***** AVAILABLE RECORDS *****

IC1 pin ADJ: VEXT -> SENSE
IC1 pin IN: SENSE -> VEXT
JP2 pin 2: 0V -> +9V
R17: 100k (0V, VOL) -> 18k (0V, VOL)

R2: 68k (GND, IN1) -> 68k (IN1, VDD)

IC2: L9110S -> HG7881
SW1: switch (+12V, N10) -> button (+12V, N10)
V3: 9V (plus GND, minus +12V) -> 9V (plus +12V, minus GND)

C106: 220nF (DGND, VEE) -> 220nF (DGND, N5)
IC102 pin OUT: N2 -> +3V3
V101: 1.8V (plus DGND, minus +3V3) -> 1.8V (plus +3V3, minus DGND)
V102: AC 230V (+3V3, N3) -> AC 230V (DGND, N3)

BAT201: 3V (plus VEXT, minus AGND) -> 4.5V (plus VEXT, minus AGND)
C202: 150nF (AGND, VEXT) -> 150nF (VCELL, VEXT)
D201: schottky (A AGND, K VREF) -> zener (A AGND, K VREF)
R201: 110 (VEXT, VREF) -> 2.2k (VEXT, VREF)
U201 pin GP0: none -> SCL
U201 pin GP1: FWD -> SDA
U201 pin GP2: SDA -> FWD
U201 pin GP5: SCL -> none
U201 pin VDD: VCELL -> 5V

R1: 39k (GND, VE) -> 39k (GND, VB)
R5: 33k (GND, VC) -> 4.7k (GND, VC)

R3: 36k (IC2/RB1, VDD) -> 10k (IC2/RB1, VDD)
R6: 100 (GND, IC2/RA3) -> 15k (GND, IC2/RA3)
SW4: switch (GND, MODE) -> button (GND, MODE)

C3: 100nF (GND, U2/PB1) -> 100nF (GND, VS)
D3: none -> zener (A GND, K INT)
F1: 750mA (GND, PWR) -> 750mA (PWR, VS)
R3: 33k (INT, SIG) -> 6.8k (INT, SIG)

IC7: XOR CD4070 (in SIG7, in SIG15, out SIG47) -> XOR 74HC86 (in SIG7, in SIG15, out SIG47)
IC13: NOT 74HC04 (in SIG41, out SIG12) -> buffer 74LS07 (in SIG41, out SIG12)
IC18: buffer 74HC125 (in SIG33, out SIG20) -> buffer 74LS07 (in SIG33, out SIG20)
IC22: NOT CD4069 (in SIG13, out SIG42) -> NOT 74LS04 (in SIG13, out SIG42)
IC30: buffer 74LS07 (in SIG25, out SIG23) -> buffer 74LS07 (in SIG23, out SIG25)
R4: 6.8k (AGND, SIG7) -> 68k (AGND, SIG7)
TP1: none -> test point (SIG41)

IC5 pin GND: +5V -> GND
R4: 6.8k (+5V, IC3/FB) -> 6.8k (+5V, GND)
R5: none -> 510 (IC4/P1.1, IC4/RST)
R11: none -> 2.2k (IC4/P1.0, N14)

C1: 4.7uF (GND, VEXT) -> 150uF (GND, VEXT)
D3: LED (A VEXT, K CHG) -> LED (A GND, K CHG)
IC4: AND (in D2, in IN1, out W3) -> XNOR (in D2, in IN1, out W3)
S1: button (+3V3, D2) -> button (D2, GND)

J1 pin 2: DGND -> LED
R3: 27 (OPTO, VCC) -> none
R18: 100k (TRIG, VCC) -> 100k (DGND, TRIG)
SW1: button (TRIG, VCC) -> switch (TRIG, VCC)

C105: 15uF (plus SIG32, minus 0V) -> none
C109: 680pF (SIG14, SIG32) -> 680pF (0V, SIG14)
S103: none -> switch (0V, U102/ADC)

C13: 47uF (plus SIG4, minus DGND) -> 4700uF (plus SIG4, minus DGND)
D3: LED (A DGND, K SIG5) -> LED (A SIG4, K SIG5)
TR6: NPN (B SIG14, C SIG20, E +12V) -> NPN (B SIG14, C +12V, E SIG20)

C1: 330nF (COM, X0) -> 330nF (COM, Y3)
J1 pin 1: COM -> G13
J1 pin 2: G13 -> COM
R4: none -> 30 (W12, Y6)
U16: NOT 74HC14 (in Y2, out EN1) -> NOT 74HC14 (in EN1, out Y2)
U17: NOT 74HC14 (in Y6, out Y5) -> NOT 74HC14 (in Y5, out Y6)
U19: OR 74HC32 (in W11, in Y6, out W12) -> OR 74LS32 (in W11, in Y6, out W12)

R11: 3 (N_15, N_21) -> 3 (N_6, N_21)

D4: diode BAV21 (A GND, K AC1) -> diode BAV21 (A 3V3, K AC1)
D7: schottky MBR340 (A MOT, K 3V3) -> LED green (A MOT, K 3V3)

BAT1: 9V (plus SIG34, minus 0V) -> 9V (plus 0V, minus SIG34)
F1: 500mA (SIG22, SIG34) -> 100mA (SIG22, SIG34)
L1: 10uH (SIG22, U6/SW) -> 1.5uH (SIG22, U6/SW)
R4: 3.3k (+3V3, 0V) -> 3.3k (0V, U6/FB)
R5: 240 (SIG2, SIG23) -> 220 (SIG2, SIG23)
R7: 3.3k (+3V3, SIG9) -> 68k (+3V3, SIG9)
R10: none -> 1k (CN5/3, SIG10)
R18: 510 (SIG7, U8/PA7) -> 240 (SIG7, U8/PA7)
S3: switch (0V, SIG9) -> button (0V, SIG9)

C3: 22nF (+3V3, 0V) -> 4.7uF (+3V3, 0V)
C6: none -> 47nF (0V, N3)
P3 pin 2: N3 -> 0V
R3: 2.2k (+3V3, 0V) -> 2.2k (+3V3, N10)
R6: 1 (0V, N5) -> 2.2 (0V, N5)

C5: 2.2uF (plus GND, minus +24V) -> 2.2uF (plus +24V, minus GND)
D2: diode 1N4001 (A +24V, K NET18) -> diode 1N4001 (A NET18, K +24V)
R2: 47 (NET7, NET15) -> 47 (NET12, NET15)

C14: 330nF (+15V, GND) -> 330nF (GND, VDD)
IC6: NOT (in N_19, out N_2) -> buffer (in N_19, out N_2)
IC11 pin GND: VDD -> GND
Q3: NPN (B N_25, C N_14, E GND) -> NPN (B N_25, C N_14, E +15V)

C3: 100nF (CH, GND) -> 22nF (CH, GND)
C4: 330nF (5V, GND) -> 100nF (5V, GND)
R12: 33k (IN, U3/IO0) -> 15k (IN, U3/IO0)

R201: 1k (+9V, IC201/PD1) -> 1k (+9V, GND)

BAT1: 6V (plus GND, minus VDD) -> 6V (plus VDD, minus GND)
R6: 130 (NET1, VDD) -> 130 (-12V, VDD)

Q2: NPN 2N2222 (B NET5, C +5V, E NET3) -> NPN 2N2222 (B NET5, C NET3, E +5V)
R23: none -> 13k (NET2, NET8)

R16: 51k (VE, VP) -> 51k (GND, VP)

*****

# EXERCISE OBJECTIVE
Scan the records above for the lines holding "F1: 750mA (GND, PWR) -> 750mA (PWR, VS)" and "J1 pin 2: DGND -> LED". Transcribe those two and every line between them word for word, and no others.

# ANSWER SECTION
F1: 750mA (GND, PWR) -> 750mA (PWR, VS)
R3: 33k (INT, SIG) -> 6.8k (INT, SIG)

IC7: XOR CD4070 (in SIG7, in SIG15, out SIG47) -> XOR 74HC86 (in SIG7, in SIG15, out SIG47)
IC13: NOT 74HC04 (in SIG41, out SIG12) -> buffer 74LS07 (in SIG41, out SIG12)
IC18: buffer 74HC125 (in SIG33, out SIG20) -> buffer 74LS07 (in SIG33, out SIG20)
IC22: NOT CD4069 (in SIG13, out SIG42) -> NOT 74LS04 (in SIG13, out SIG42)
IC30: buffer 74LS07 (in SIG25, out SIG23) -> buffer 74LS07 (in SIG23, out SIG25)
R4: 6.8k (AGND, SIG7) -> 68k (AGND, SIG7)
TP1: none -> test point (SIG41)

IC5 pin GND: +5V -> GND
R4: 6.8k (+5V, IC3/FB) -> 6.8k (+5V, GND)
R5: none -> 510 (IC4/P1.1, IC4/RST)
R11: none -> 2.2k (IC4/P1.0, N14)

C1: 4.7uF (GND, VEXT) -> 150uF (GND, VEXT)
D3: LED (A VEXT, K CHG) -> LED (A GND, K CHG)
IC4: AND (in D2, in IN1, out W3) -> XNOR (in D2, in IN1, out W3)
S1: button (+3V3, D2) -> button (D2, GND)

J1 pin 2: DGND -> LED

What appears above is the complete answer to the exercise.